▸ Description of the task:
Copy the data precisely, keeping every character.

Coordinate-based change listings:
☆ ☆ ☆ ☆ ☆
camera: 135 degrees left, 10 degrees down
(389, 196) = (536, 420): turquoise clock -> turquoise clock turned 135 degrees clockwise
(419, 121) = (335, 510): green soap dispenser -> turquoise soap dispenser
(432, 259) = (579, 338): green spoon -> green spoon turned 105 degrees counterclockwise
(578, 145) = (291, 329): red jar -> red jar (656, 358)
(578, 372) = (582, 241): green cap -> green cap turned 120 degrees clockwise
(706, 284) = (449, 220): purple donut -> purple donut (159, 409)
☆ ☆ ☆ ☆ ☆
▸ Problem solution:
camera: 135 degrees left, 10 degrees down
(389, 196) = (536, 420): turquoise clock -> turquoise clock turned 135 degrees clockwise
(419, 121) = (335, 510): green soap dispenser -> turquoise soap dispenser
(432, 259) = (579, 338): green spoon -> green spoon turned 105 degrees counterclockwise
(578, 145) = (291, 329): red jar -> red jar (656, 358)
(578, 372) = (582, 241): green cap -> green cap turned 120 degrees clockwise
(706, 284) = (449, 220): purple donut -> purple donut (159, 409)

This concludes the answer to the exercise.